__What is needed__. Reproduce the entries word for word but drop every picture.

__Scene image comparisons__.
----------

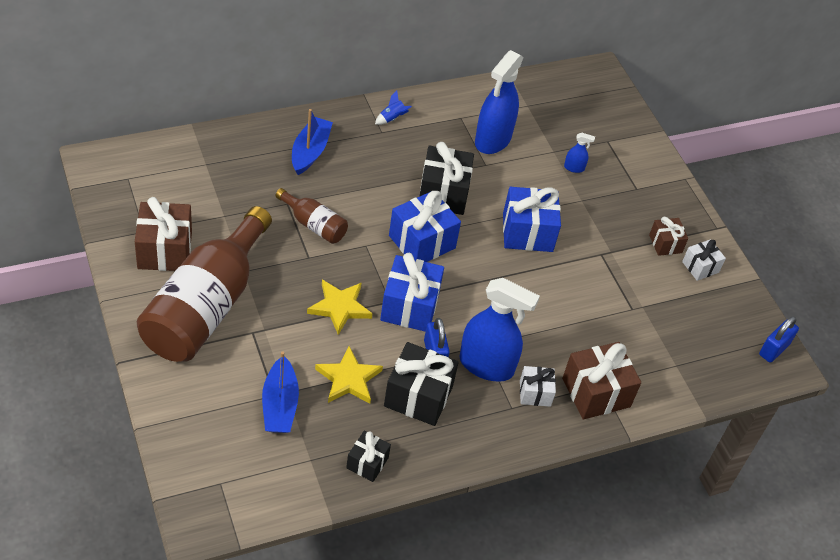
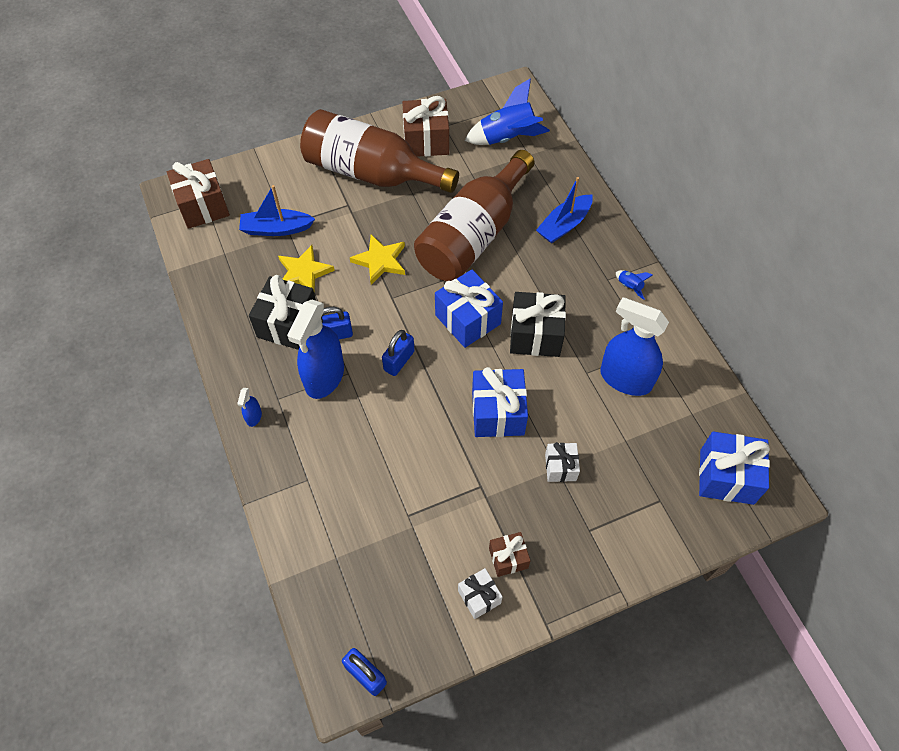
camera: 95 degrees right, 10 degrees up
brown bottle [275,188,348,244] -> brown bottle [414,150,535,281], size x2.20
blue boat [292,109,333,175] -> blue boat turned 120 degrees clockwise [536,177,593,243]
black gift [346,431,391,482] -> none
blue gift [380,253,444,332] -> blue gift moved to [699,432,770,505]
white gift [520,366,556,407] -> white gift moved to [545,442,580,482]
brown gift [562,342,641,419] -> brown gift moved to [167,159,230,229]
blue spray bottle [564,133,595,173] -> blue spray bottle moved to [237,388,262,427]
none -> blue padlock [382,330,415,376]
none -> blue rocket [465,78,550,145]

----------

__Answer to the exercise__.
camera: 95 degrees right, 10 degrees up
brown bottle [275,188,348,244] -> brown bottle [414,150,535,281], size x2.20
blue boat [292,109,333,175] -> blue boat turned 120 degrees clockwise [536,177,593,243]
black gift [346,431,391,482] -> none
blue gift [380,253,444,332] -> blue gift moved to [699,432,770,505]
white gift [520,366,556,407] -> white gift moved to [545,442,580,482]
brown gift [562,342,641,419] -> brown gift moved to [167,159,230,229]
blue spray bottle [564,133,595,173] -> blue spray bottle moved to [237,388,262,427]
none -> blue padlock [382,330,415,376]
none -> blue rocket [465,78,550,145]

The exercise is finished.